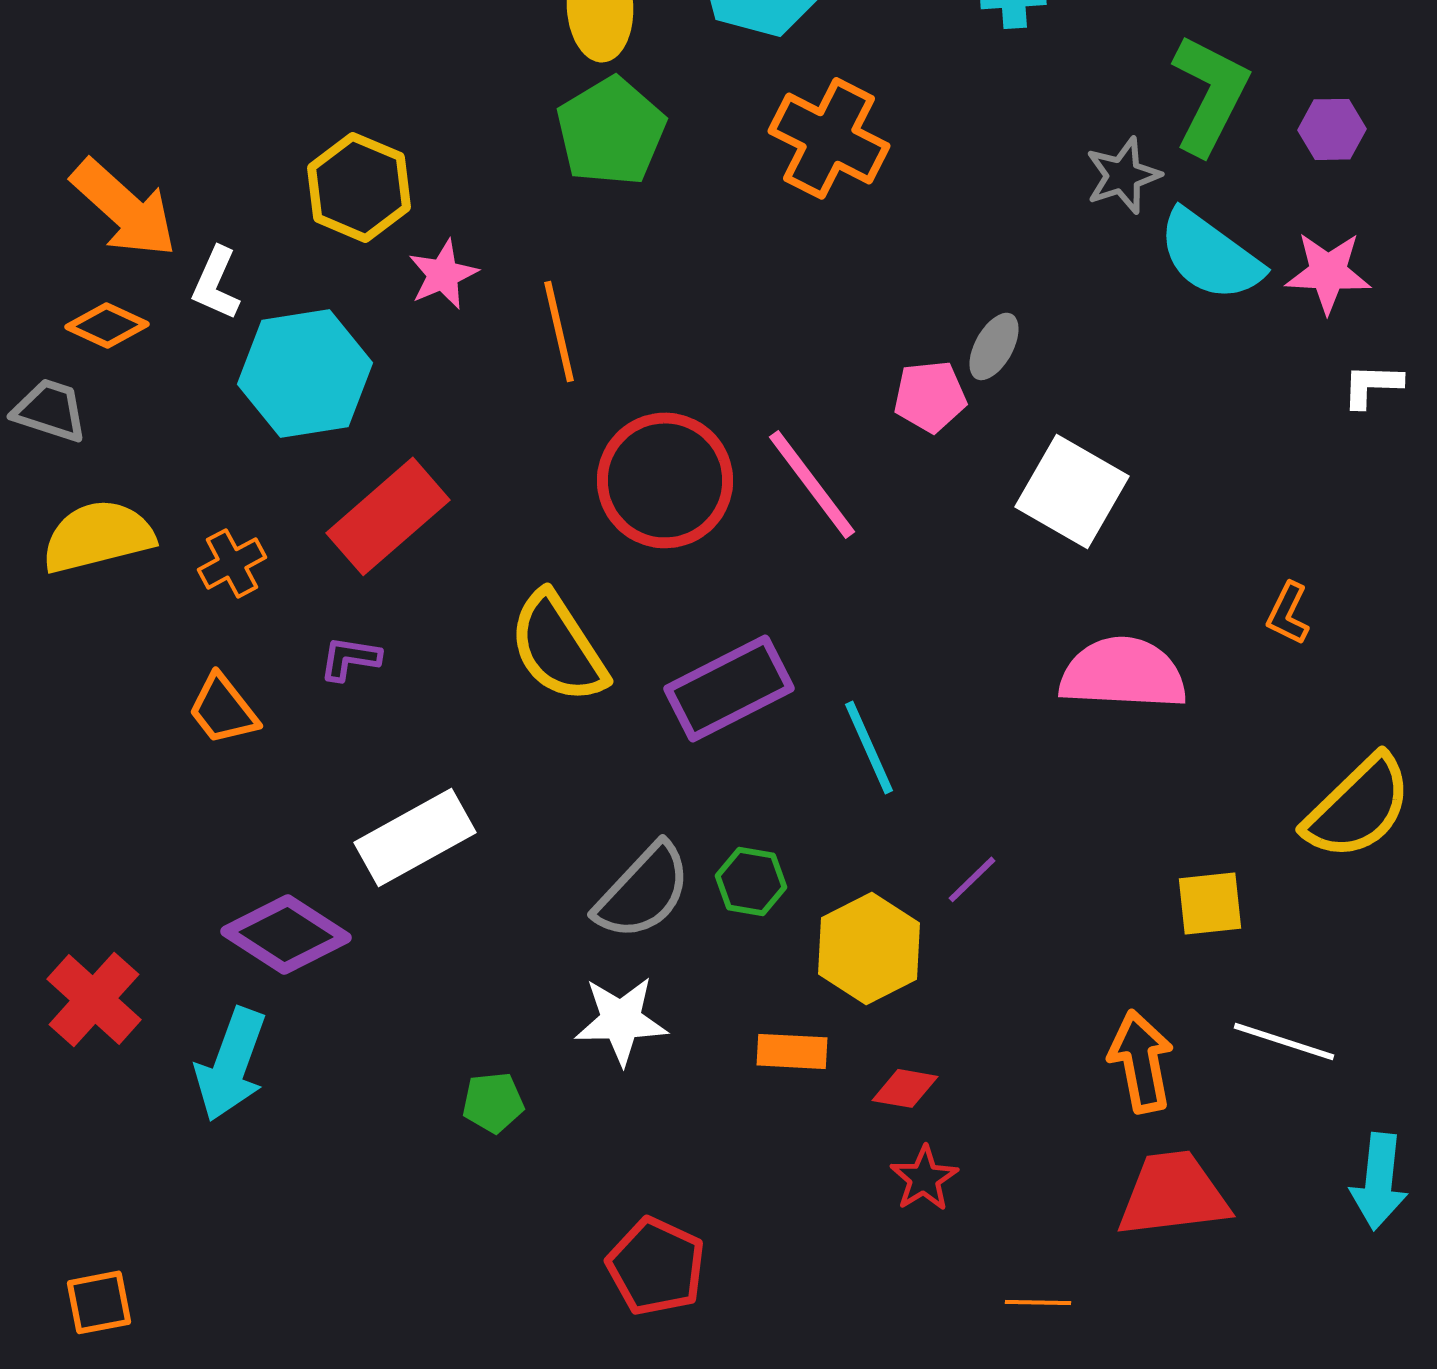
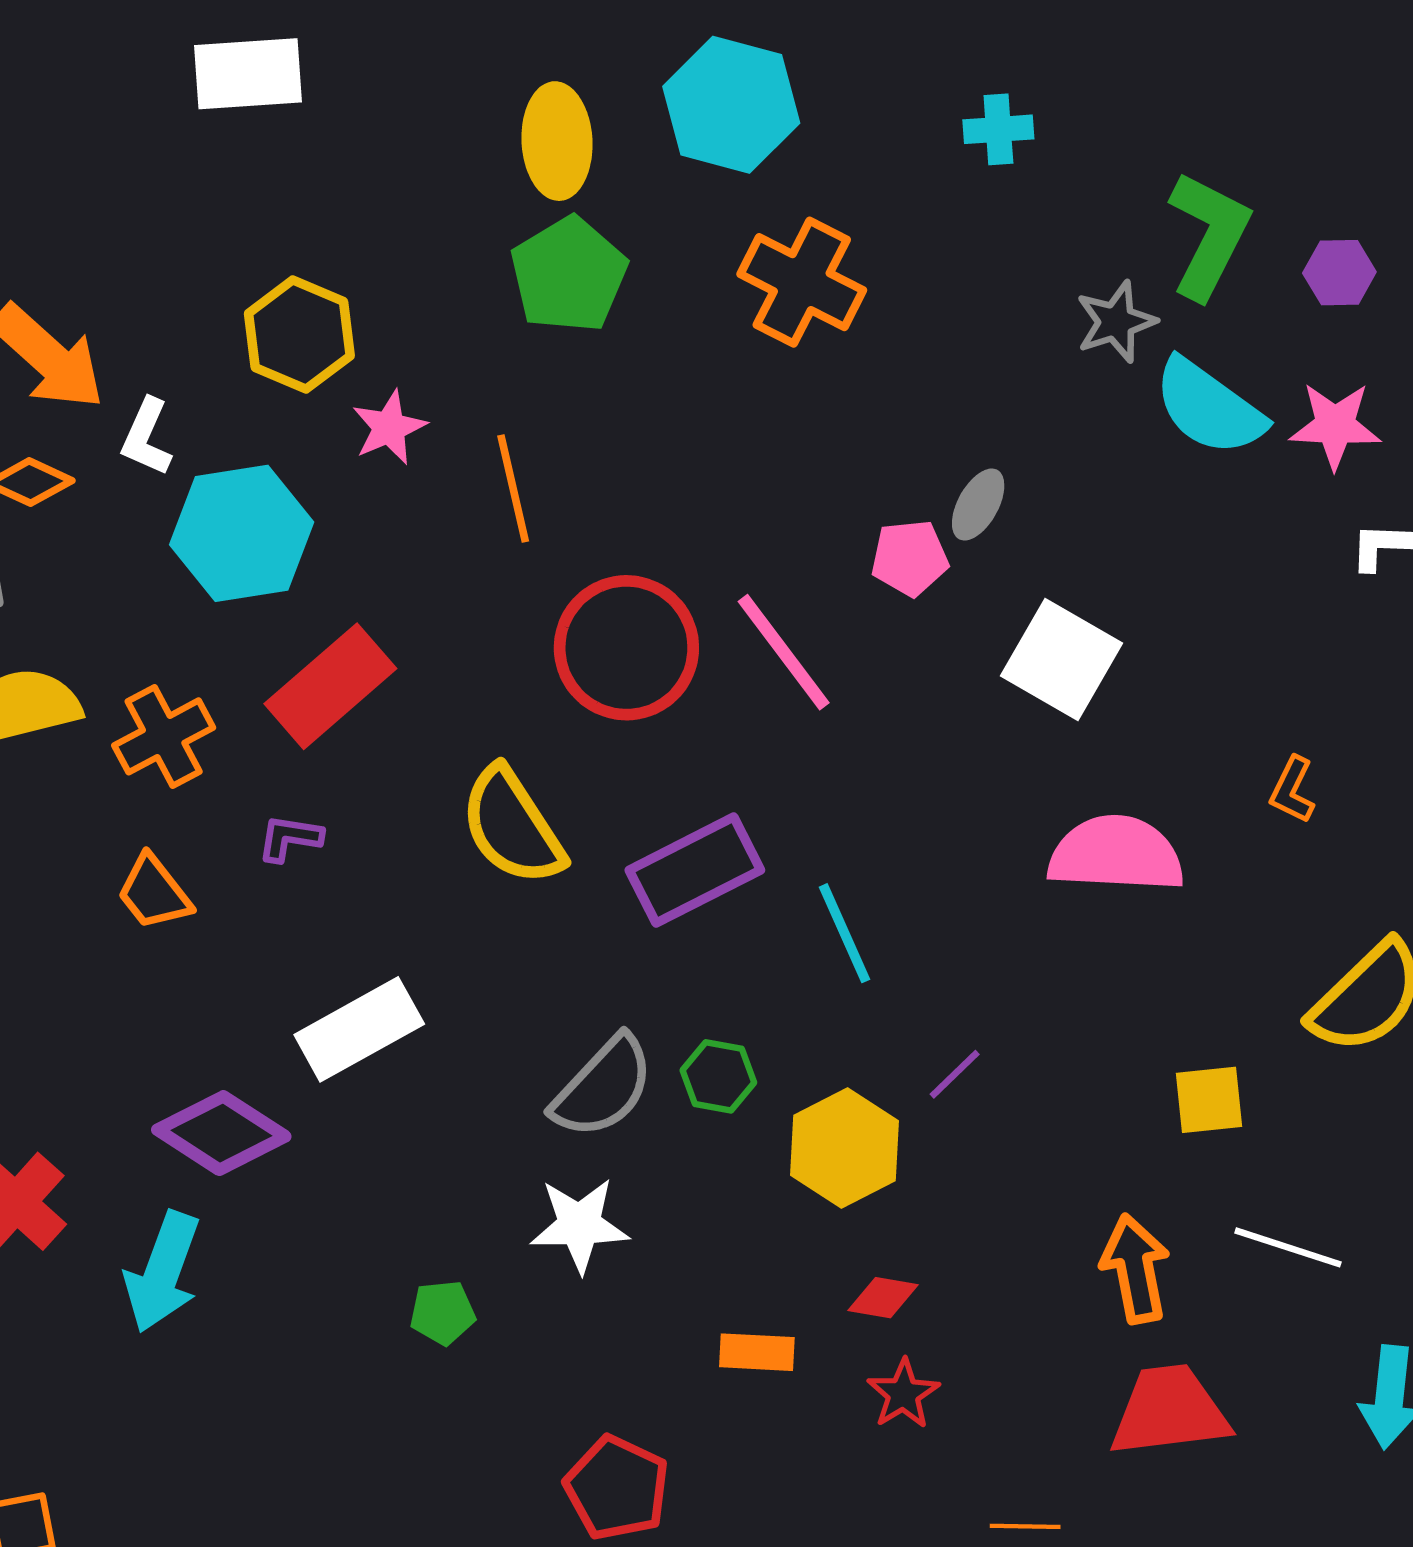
orange cross: (232, 563) -> (164, 736), size x1.4
orange rectangle: (792, 1051) -> (757, 1352), moved

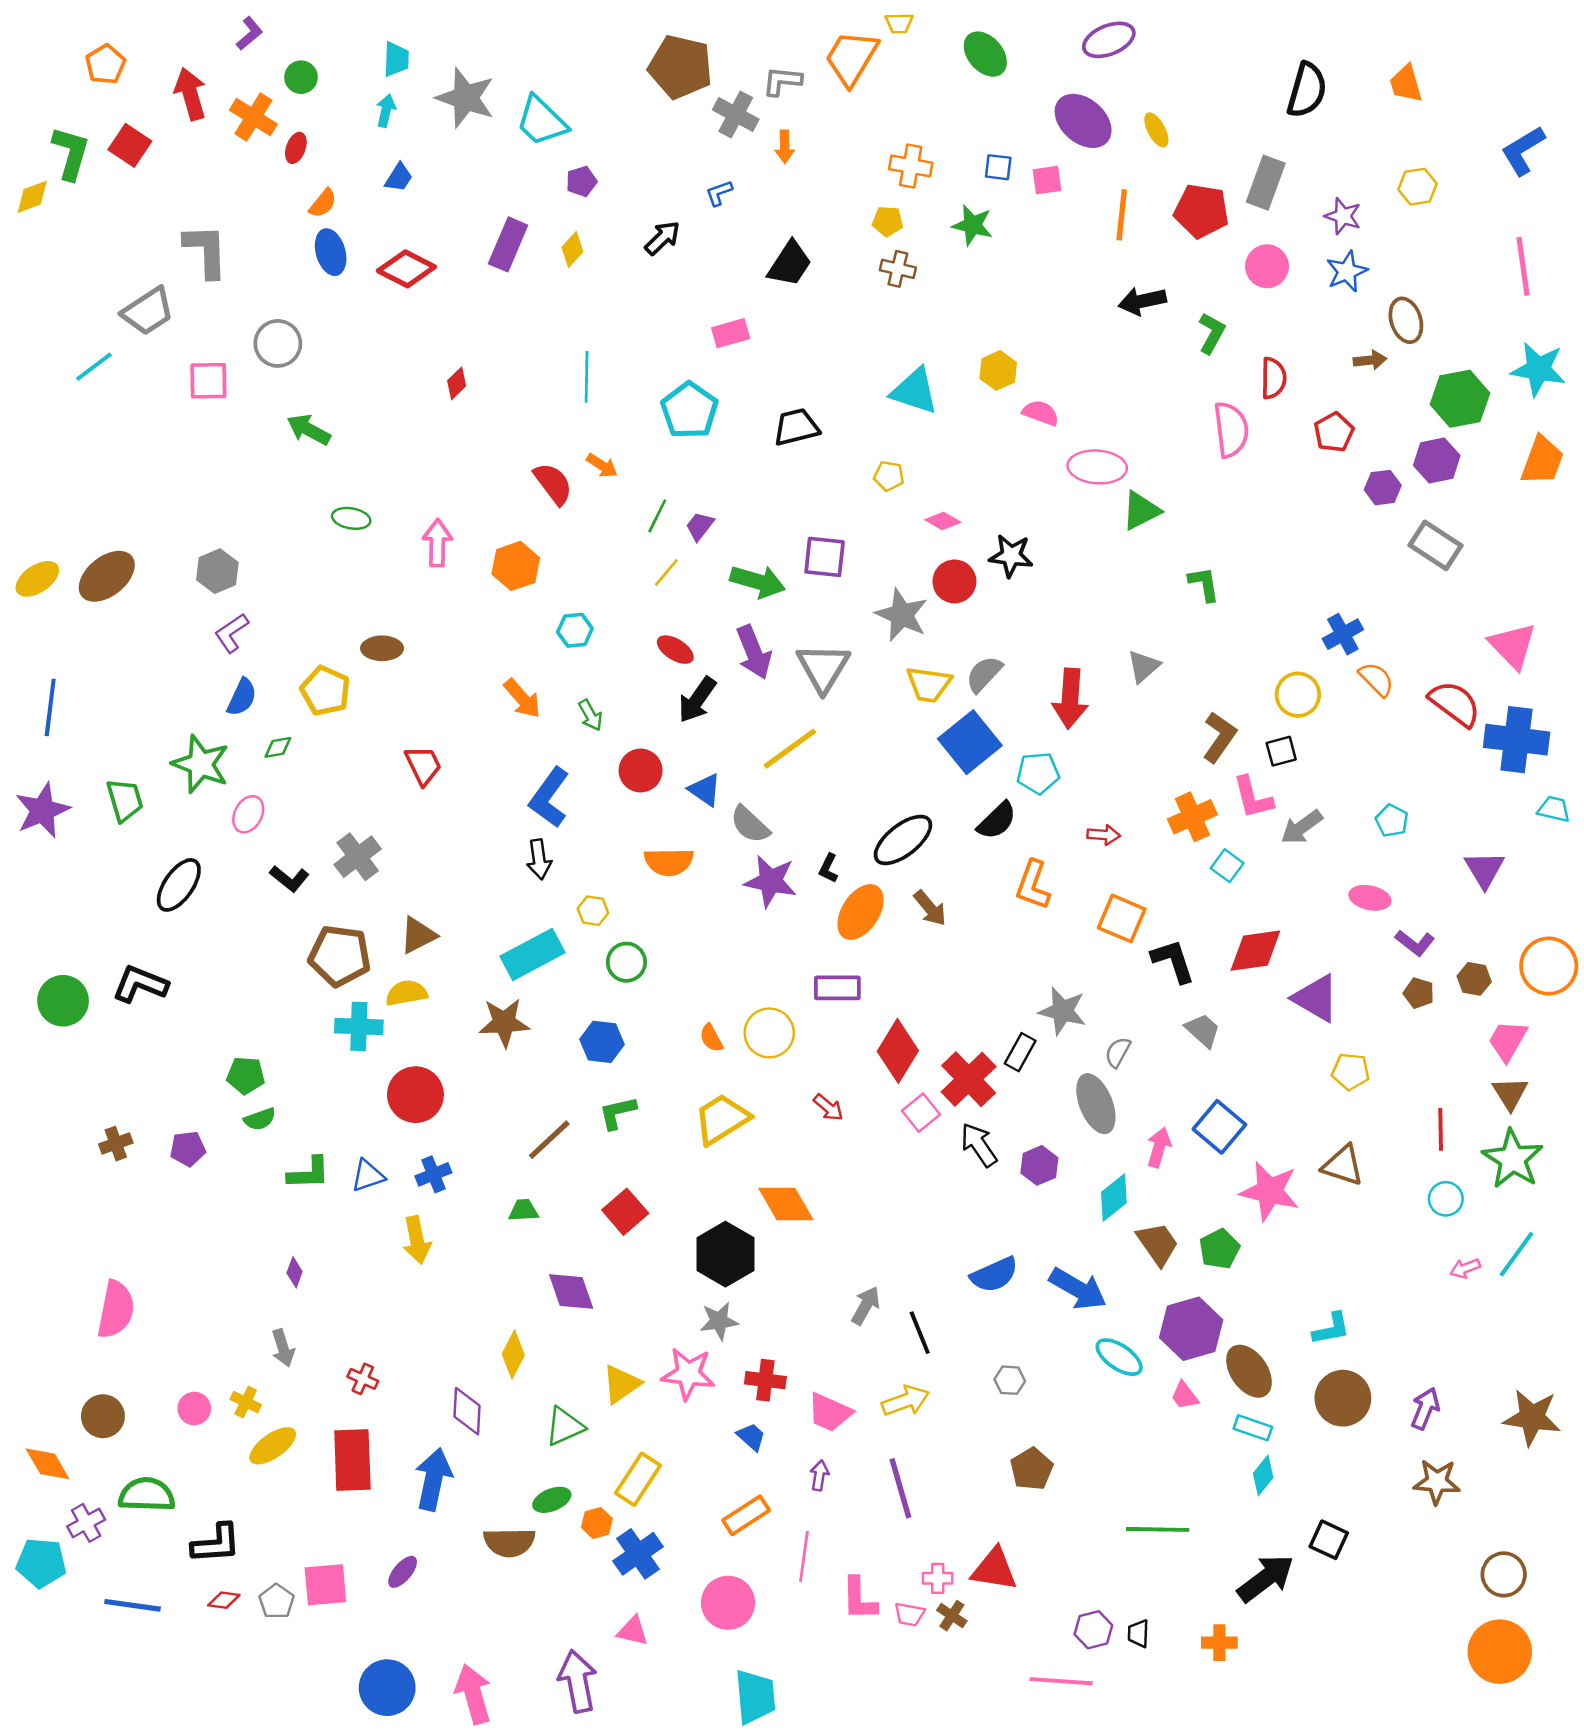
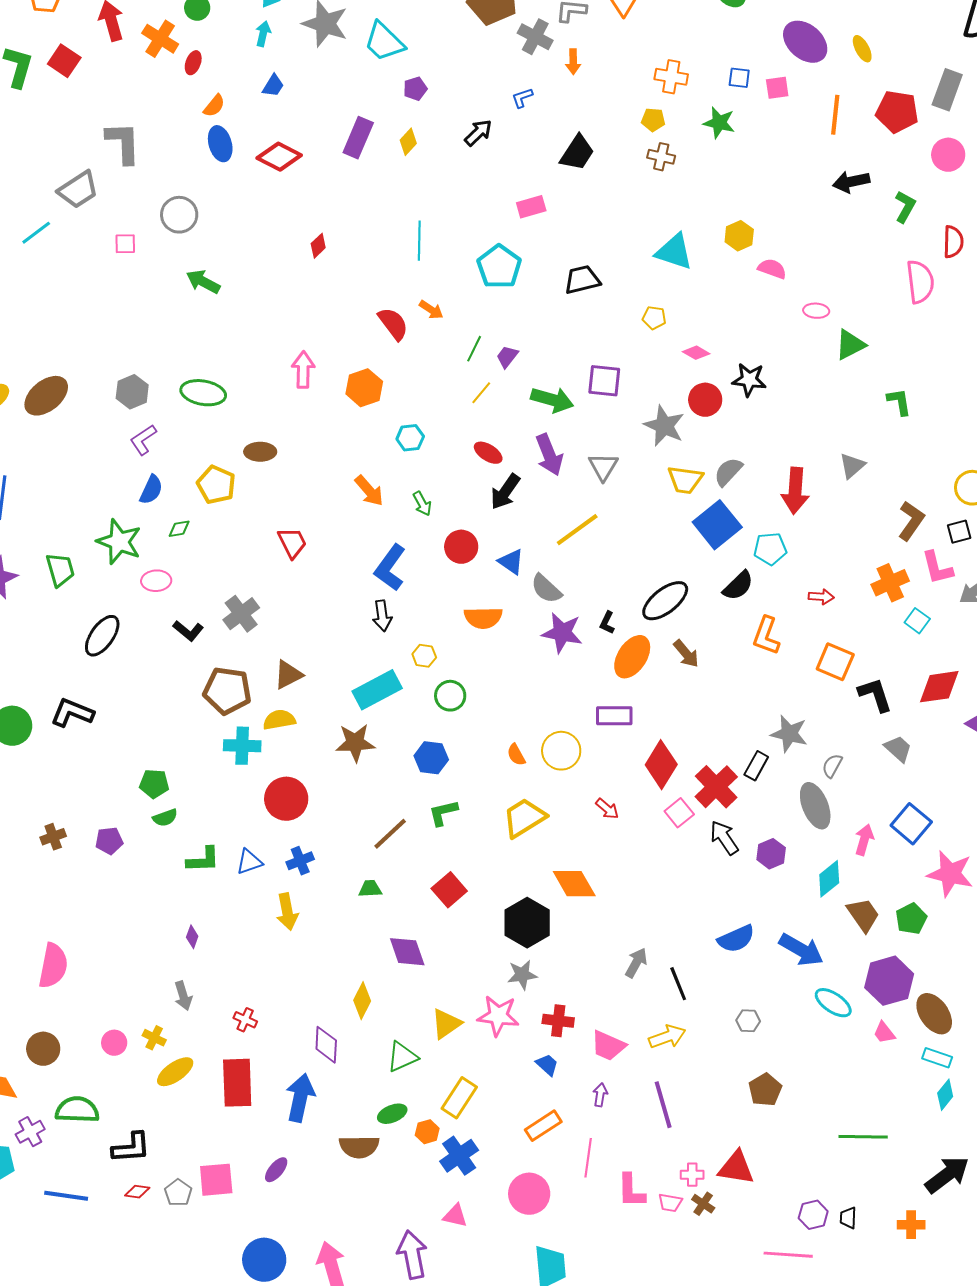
pink square: (208, 381) -> (125, 244), size x0.7
pink ellipse: (1097, 467) -> (816, 311), size x0.6
green ellipse: (351, 518) -> (203, 393), moved, size x1.5
gray triangle: (823, 668) -> (603, 467), size x0.7
pink ellipse: (248, 814) -> (156, 581), turned 60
########################################
§ What you will do
With images omitted, retype the data word for word.

§ Output
orange cross: (232, 563) -> (164, 736), size x1.4
orange rectangle: (792, 1051) -> (757, 1352), moved

pink square: (208, 381) -> (125, 244), size x0.7
pink ellipse: (1097, 467) -> (816, 311), size x0.6
green ellipse: (351, 518) -> (203, 393), moved, size x1.5
gray triangle: (823, 668) -> (603, 467), size x0.7
pink ellipse: (248, 814) -> (156, 581), turned 60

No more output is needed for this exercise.